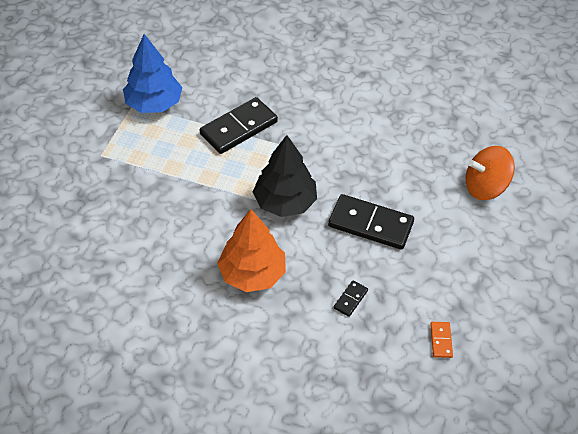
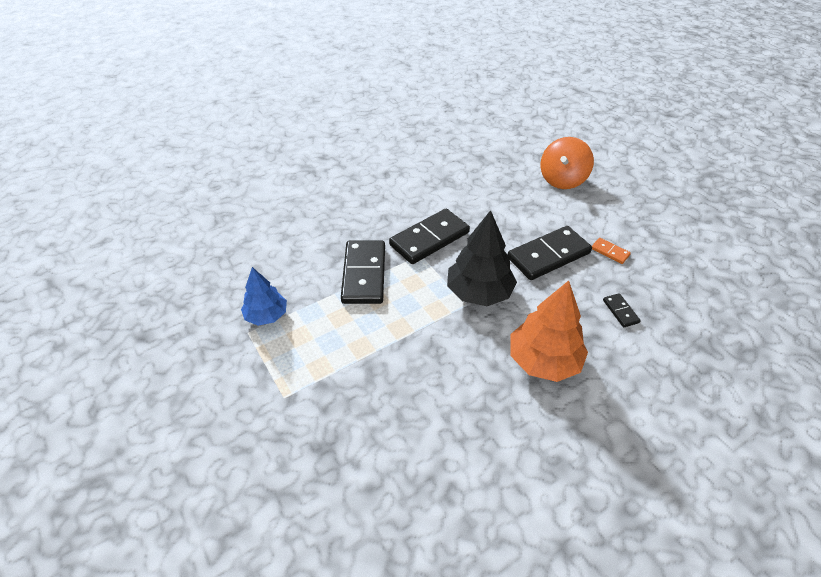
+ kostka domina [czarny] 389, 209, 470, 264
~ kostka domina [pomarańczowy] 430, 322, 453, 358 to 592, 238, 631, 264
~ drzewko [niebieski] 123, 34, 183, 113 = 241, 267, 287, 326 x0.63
* * *
◆ WORK INSTRUCTION ◆
In the data above, find each line that uses the string "domina". Copy it.

◆ TASK ANSWER ◆
+ kostka domina [czarny] 389, 209, 470, 264
~ kostka domina [pomarańczowy] 430, 322, 453, 358 to 592, 238, 631, 264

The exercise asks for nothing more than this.